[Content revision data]

>>>>>

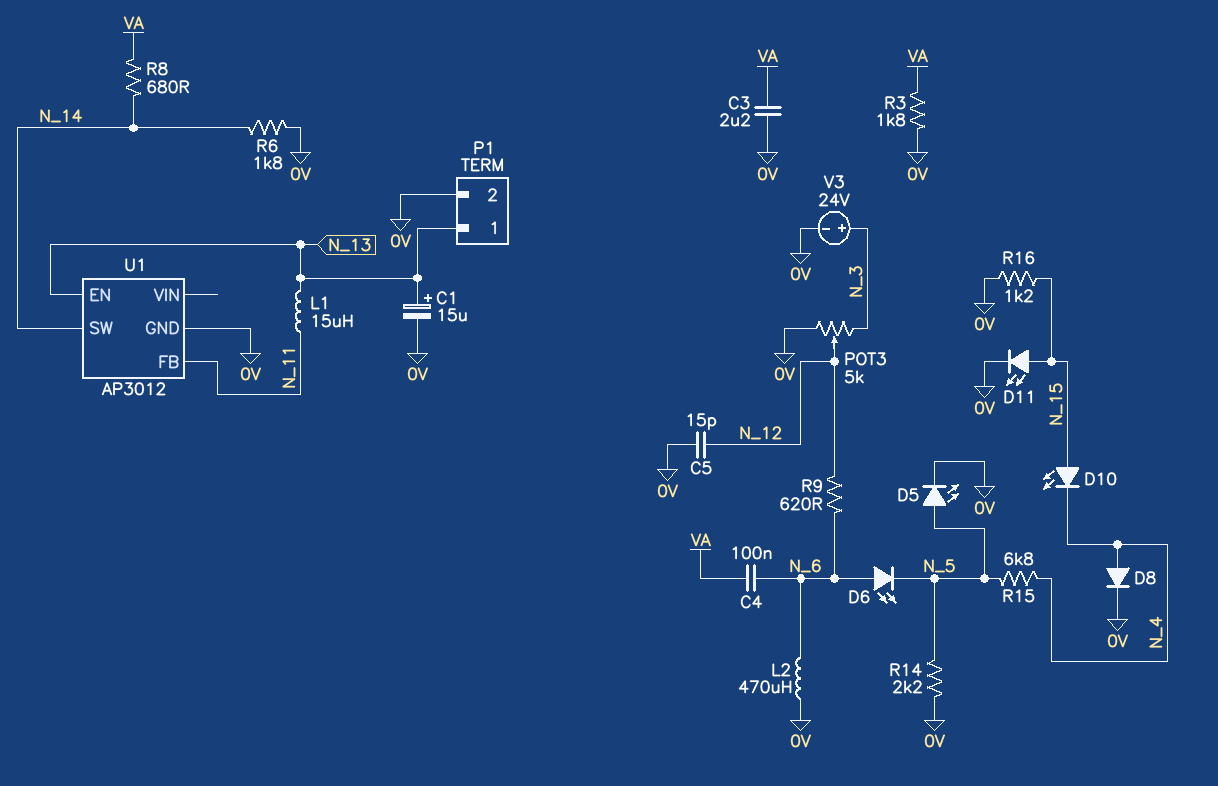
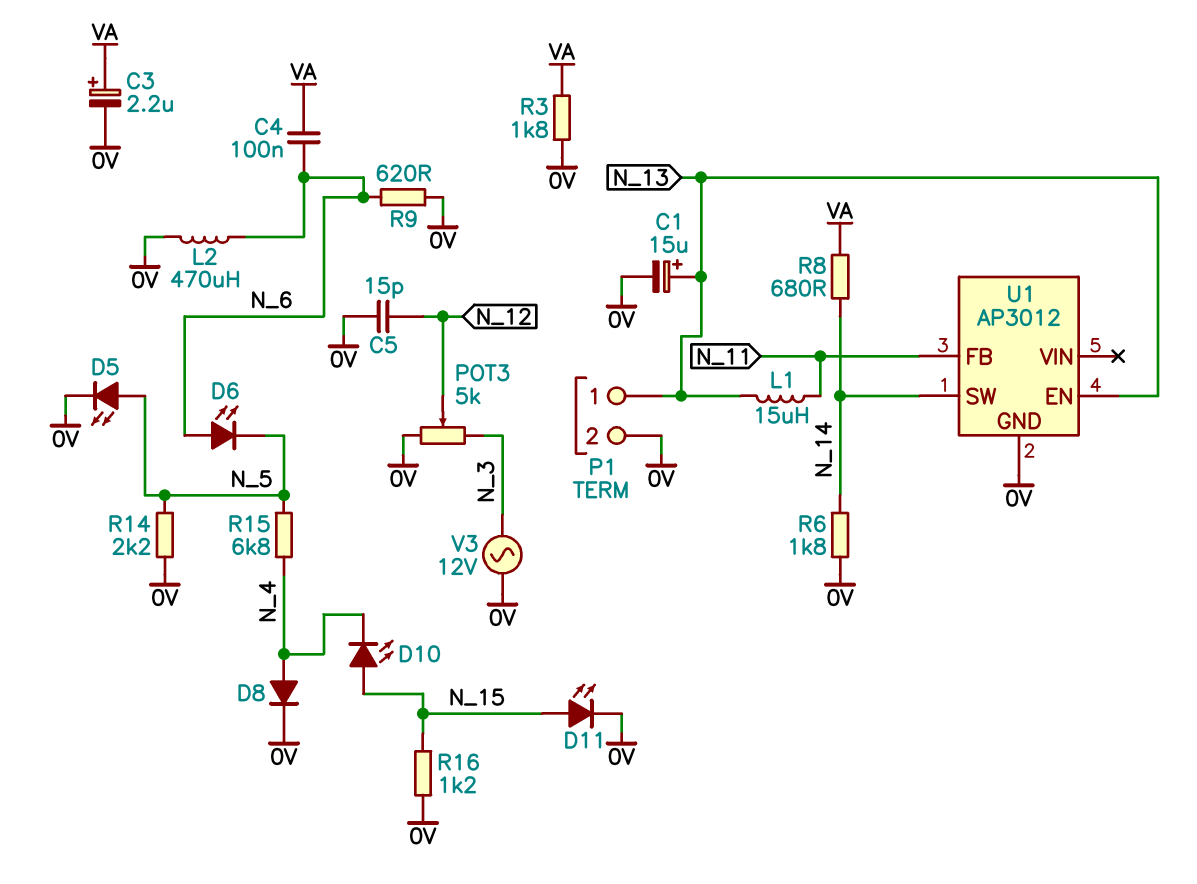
C3: 2.2uF (0V, VA) -> 2.2uF (plus VA, minus 0V)
R9: 620 (N_6, N_12) -> 620 (0V, N_6)
V3: 24V (plus N_3, minus 0V) -> AC 12V (0V, N_3)

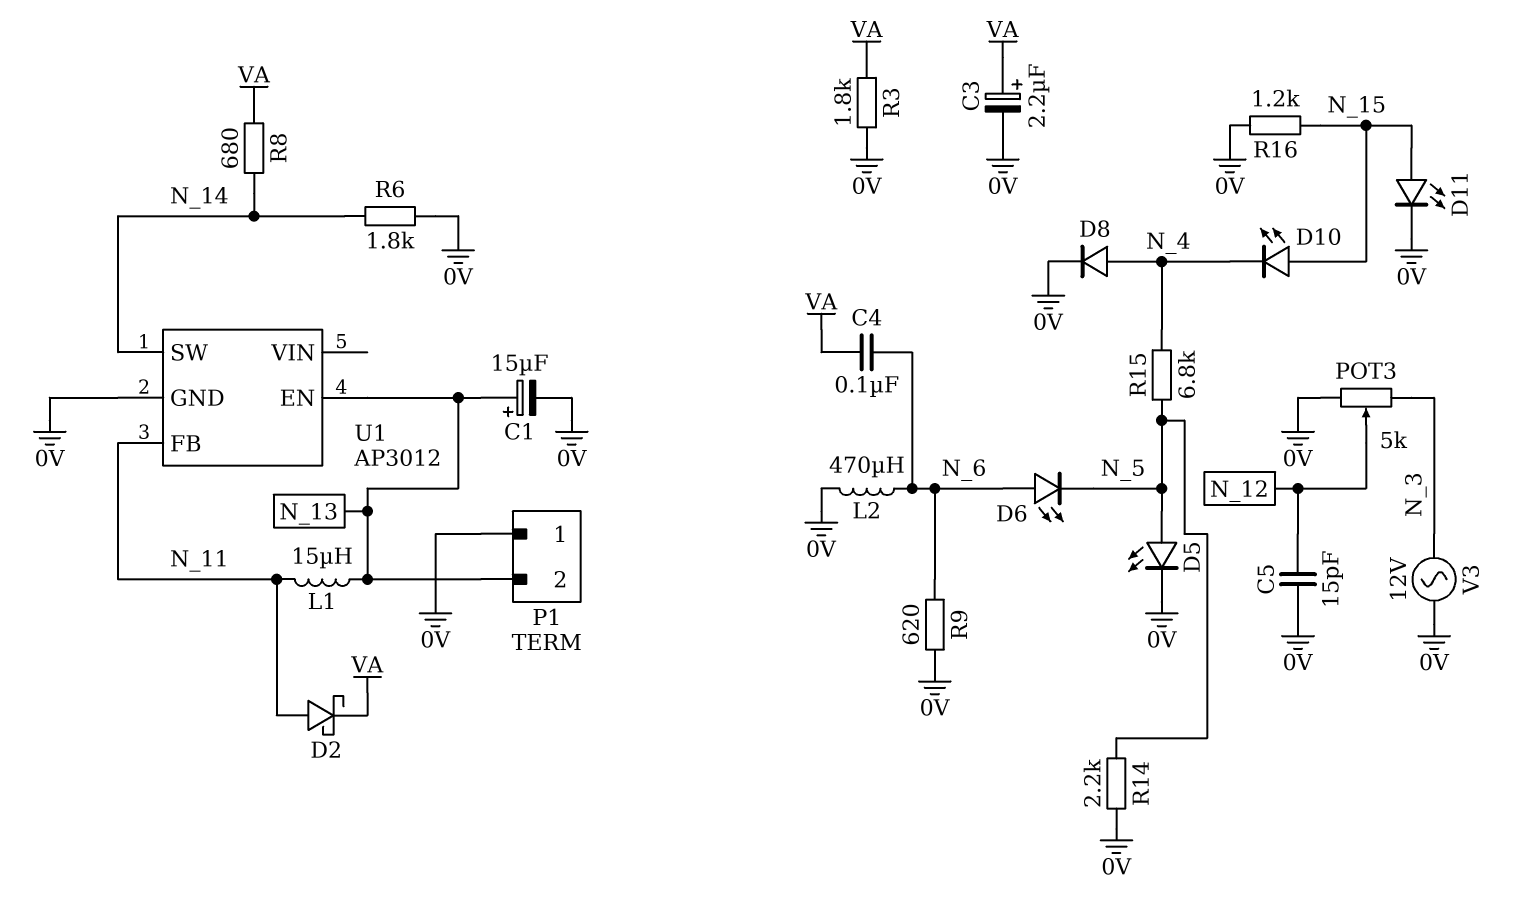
D2: none -> schottky (A N_11, K VA)
P1 pin 1: N_13 -> 0V
P1 pin 2: 0V -> N_13

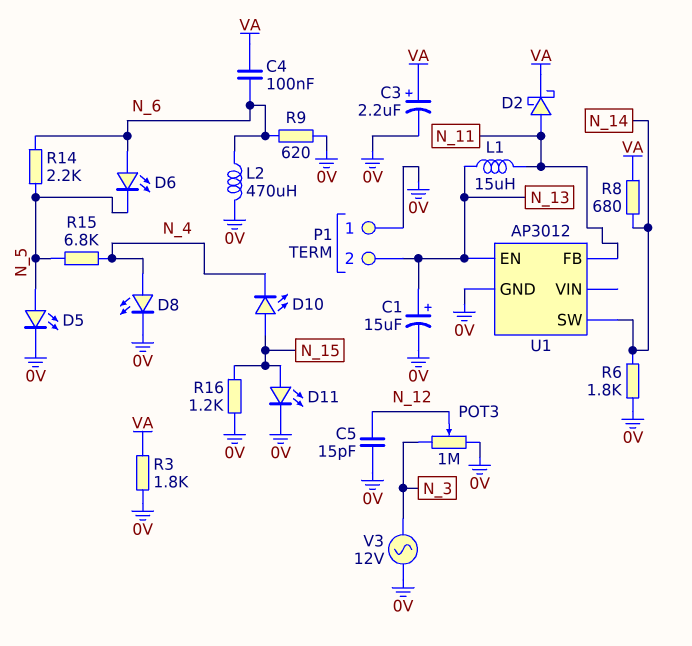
D8: diode (A N_4, K 0V) -> LED (A N_4, K 0V)
POT3: 5k (0V, N_3, wiper N_12) -> 1M (0V, N_3, wiper N_12)
R14: 2.2k (0V, N_5) -> 2.2k (N_5, N_6)

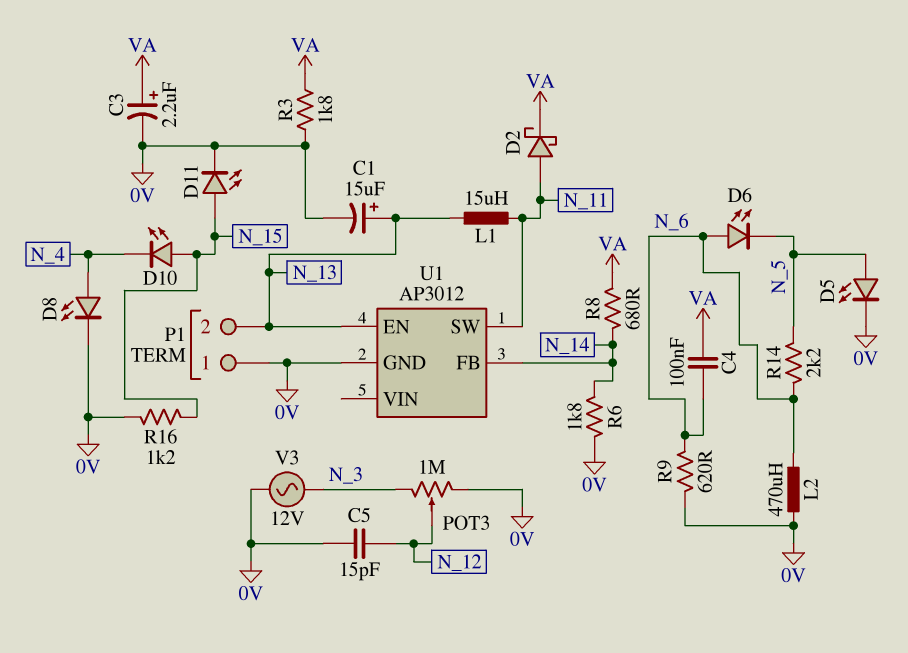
R15: 6.8k (N_4, N_5) -> none
U1 pin FB: N_11 -> N_14
U1 pin SW: N_14 -> N_11

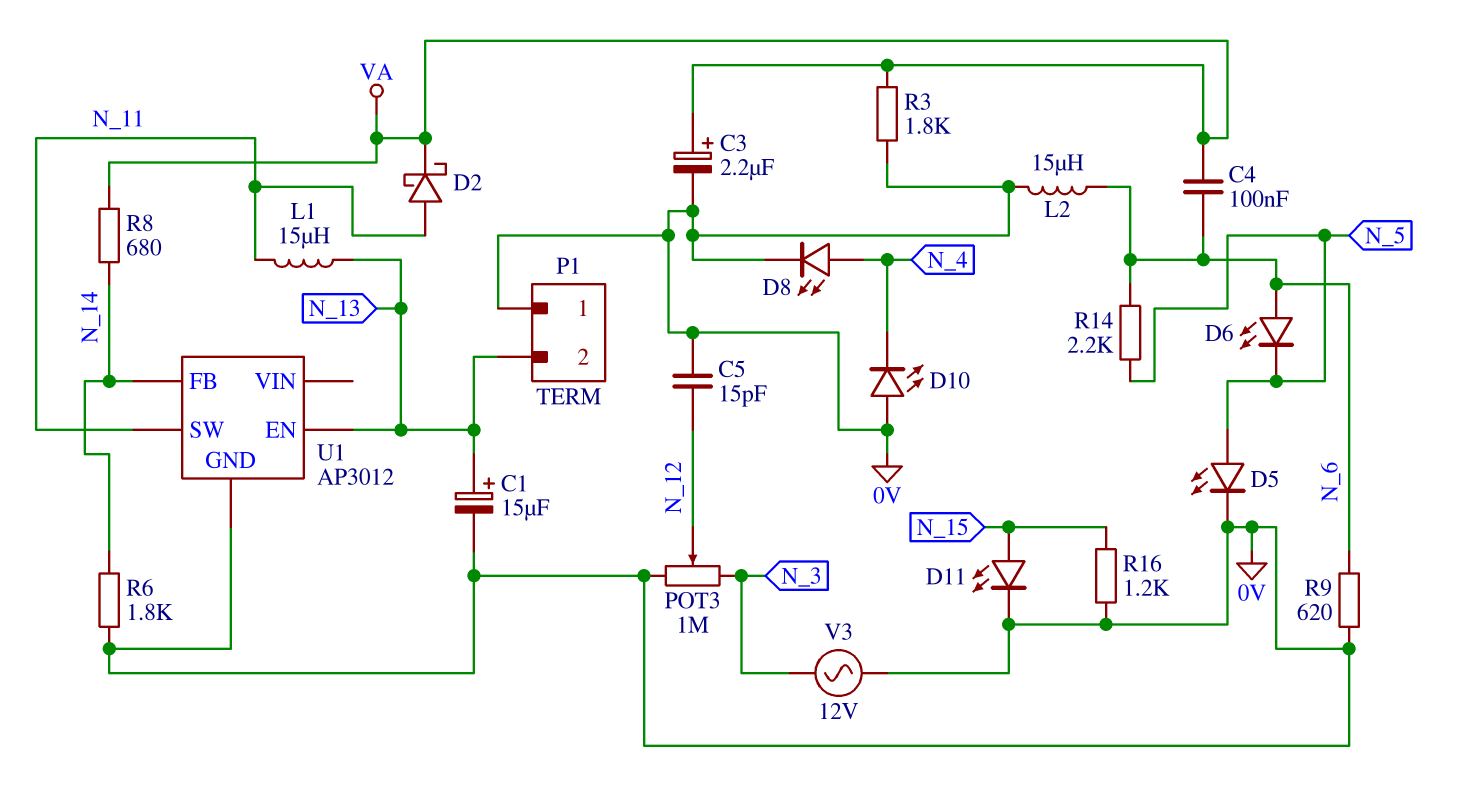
D10: LED (A N_15, K N_4) -> LED (A 0V, K N_4)
L2: 470uH (0V, N_6) -> 15uH (0V, N_6)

<<<<<

== Instructions for the task ==
Exactly as written, give the entries above again, with no images.

== Solution to the exercise ==
C3: 2.2uF (0V, VA) -> 2.2uF (plus VA, minus 0V)
R9: 620 (N_6, N_12) -> 620 (0V, N_6)
V3: 24V (plus N_3, minus 0V) -> AC 12V (0V, N_3)

D2: none -> schottky (A N_11, K VA)
P1 pin 1: N_13 -> 0V
P1 pin 2: 0V -> N_13

D8: diode (A N_4, K 0V) -> LED (A N_4, K 0V)
POT3: 5k (0V, N_3, wiper N_12) -> 1M (0V, N_3, wiper N_12)
R14: 2.2k (0V, N_5) -> 2.2k (N_5, N_6)

R15: 6.8k (N_4, N_5) -> none
U1 pin FB: N_11 -> N_14
U1 pin SW: N_14 -> N_11

D10: LED (A N_15, K N_4) -> LED (A 0V, K N_4)
L2: 470uH (0V, N_6) -> 15uH (0V, N_6)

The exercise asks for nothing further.